→ OBJETIVO:
Cuenta cuántas líneas de las filas siguientes contienen la cadena "kern". Escribe solo el número.

→ DATOS ALMACENADOS:
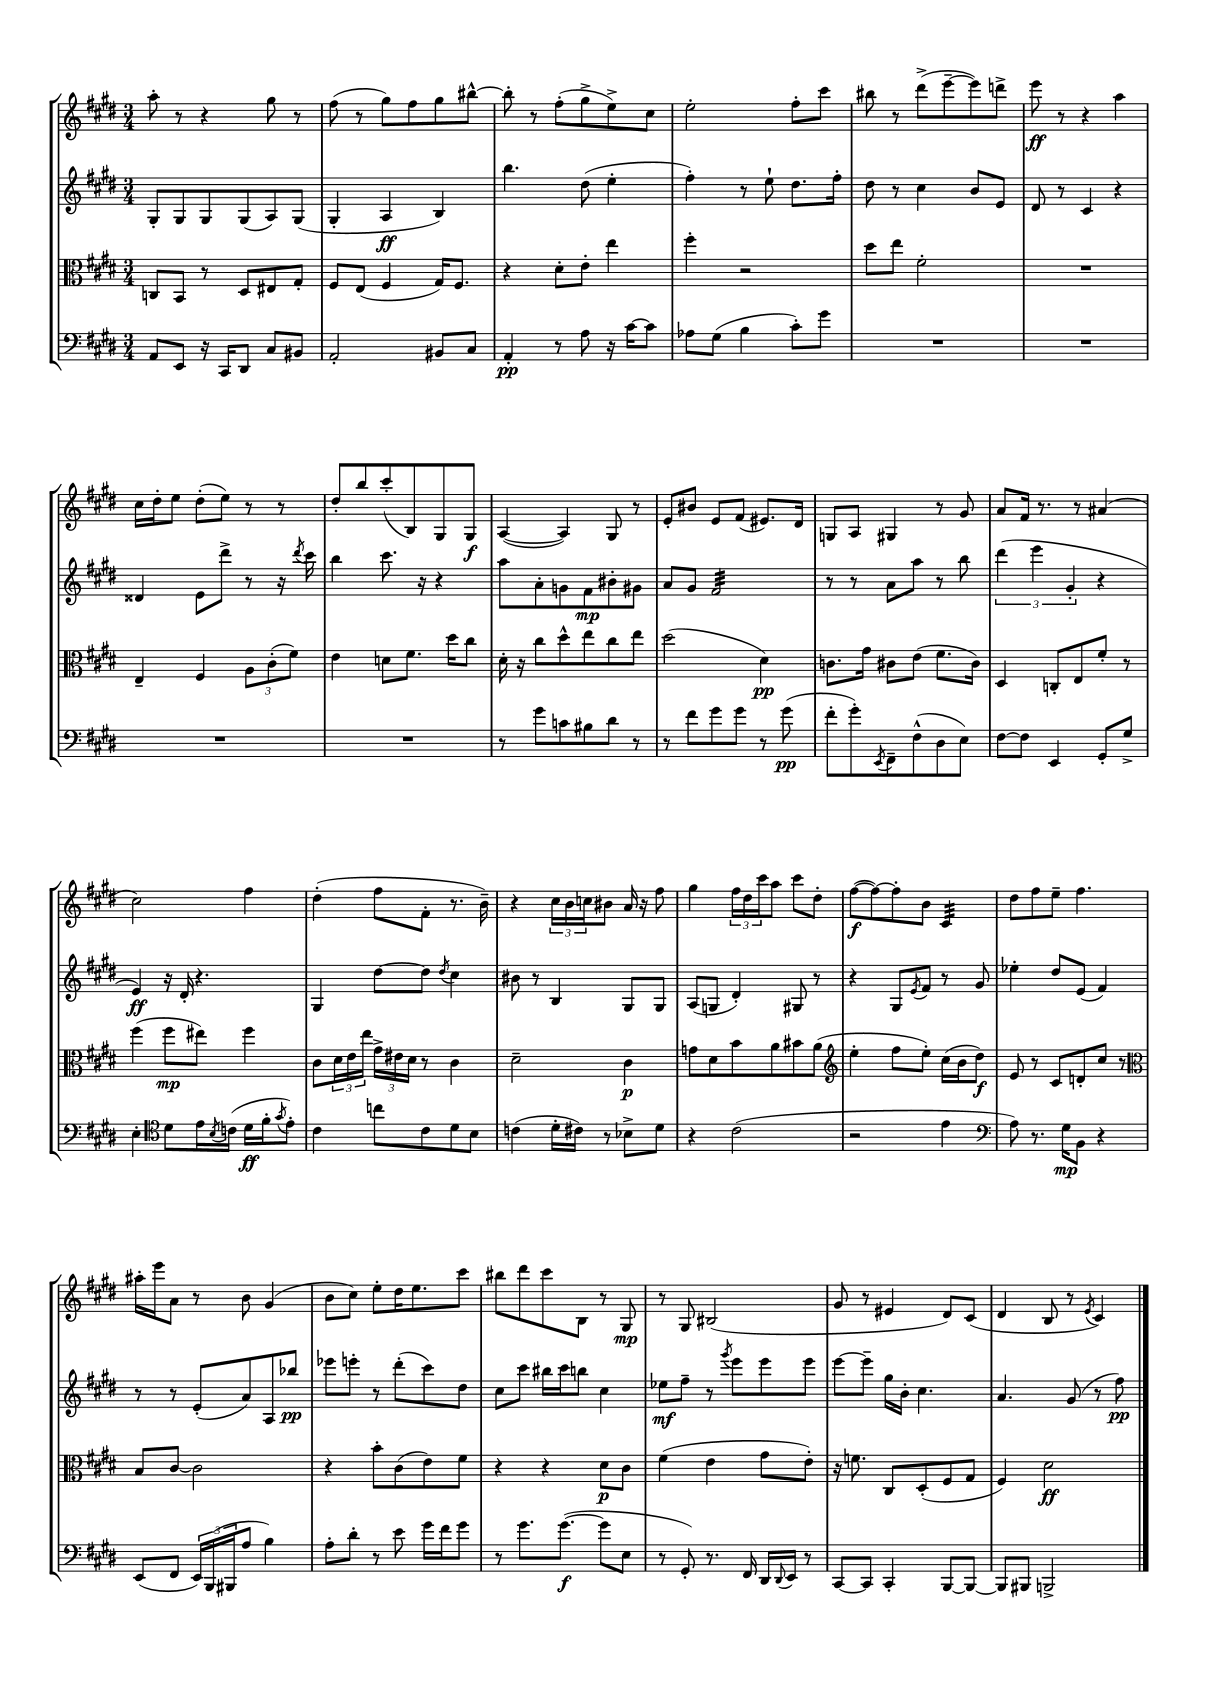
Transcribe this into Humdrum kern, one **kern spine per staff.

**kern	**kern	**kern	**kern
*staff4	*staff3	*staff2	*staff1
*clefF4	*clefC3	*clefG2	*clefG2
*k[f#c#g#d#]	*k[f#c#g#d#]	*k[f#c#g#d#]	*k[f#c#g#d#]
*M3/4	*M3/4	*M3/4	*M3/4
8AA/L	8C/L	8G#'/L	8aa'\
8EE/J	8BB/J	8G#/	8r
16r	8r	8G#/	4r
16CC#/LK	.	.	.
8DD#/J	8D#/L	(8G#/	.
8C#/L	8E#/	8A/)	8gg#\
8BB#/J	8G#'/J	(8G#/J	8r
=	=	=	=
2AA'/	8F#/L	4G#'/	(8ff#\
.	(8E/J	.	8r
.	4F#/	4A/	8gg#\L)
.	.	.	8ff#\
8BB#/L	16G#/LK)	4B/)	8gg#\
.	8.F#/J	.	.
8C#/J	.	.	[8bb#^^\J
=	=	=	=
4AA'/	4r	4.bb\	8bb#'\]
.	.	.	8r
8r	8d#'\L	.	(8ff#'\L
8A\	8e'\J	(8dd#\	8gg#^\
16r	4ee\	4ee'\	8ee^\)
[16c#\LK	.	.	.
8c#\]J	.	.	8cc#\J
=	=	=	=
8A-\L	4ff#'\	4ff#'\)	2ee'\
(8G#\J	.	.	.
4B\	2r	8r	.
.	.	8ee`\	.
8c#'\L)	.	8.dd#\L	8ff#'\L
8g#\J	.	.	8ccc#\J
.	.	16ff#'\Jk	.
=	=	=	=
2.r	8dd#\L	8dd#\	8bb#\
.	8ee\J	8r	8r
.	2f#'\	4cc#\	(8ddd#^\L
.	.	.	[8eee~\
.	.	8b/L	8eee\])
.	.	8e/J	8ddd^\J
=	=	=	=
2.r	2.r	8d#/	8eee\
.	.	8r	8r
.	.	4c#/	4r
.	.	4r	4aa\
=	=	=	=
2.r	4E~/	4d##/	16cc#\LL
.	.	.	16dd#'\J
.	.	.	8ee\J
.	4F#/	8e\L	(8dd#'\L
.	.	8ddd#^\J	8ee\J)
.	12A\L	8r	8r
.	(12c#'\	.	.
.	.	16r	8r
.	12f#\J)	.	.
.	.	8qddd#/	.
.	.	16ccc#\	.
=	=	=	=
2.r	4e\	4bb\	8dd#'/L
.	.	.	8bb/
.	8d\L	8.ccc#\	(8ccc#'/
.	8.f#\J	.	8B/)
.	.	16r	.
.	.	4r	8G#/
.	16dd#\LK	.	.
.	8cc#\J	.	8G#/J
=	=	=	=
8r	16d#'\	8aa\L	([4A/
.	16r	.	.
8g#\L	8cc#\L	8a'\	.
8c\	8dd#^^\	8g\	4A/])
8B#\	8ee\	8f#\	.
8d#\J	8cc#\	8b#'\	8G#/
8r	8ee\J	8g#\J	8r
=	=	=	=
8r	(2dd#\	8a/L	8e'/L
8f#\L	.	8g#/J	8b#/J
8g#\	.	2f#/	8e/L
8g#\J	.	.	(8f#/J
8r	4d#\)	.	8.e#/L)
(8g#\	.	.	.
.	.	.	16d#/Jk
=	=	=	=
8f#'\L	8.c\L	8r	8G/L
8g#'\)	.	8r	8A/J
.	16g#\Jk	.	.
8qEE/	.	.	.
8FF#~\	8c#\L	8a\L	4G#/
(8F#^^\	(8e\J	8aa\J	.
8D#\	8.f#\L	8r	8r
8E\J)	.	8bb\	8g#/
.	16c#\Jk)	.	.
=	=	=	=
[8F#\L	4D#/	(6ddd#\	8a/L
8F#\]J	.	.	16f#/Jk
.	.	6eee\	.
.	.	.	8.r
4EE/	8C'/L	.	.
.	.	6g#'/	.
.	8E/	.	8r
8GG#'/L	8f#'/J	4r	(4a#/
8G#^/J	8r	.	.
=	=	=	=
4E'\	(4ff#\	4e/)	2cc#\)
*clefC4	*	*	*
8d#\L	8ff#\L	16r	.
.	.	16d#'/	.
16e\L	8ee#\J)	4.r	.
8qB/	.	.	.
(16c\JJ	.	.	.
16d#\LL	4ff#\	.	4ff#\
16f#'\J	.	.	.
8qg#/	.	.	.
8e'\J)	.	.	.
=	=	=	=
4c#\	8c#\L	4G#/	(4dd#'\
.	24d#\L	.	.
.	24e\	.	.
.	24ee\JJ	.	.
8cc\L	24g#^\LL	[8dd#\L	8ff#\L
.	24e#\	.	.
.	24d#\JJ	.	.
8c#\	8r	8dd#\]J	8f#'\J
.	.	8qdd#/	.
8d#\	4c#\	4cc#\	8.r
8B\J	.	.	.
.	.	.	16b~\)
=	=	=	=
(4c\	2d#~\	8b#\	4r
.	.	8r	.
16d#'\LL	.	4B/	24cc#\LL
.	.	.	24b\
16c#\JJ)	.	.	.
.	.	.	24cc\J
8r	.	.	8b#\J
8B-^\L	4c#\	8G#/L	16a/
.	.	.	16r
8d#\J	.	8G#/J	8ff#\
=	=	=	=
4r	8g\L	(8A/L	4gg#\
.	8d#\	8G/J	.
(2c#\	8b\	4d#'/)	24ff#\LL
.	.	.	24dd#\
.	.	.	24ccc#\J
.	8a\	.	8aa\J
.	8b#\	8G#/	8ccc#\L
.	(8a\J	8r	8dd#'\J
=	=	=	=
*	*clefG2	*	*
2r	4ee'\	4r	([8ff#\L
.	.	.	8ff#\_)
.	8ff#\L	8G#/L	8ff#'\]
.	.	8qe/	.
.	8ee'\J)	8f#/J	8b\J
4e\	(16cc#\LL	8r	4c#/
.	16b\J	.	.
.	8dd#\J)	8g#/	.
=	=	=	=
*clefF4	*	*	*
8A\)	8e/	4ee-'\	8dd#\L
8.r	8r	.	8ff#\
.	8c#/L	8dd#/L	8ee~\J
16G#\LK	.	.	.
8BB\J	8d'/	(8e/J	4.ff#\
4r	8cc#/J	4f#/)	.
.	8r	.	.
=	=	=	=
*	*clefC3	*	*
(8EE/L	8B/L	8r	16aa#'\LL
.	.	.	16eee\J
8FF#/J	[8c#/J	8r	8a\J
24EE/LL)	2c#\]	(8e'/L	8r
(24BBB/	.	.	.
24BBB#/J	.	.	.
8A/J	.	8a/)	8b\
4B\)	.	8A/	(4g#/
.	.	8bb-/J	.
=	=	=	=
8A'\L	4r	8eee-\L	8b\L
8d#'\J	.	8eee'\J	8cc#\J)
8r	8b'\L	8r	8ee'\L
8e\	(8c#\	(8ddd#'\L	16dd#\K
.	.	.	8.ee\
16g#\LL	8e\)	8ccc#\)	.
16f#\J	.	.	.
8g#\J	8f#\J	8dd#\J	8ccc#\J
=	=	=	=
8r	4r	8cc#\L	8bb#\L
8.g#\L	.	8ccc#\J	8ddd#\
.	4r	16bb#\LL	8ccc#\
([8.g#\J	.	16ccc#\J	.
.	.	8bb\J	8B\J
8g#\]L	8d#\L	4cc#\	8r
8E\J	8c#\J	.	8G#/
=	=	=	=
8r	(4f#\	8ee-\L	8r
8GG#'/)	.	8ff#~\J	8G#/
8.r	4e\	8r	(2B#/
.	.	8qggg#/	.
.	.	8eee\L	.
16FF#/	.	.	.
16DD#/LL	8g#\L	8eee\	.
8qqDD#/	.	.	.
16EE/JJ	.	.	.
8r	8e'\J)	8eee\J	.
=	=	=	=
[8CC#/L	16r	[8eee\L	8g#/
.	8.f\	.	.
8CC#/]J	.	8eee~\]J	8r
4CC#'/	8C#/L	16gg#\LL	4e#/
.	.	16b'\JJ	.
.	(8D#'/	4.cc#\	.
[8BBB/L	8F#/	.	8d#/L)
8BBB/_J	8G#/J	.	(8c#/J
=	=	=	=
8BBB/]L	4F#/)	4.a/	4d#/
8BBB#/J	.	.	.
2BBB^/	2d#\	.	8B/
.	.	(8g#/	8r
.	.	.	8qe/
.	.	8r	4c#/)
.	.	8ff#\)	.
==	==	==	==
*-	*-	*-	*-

→ SOLUCIÓN:
2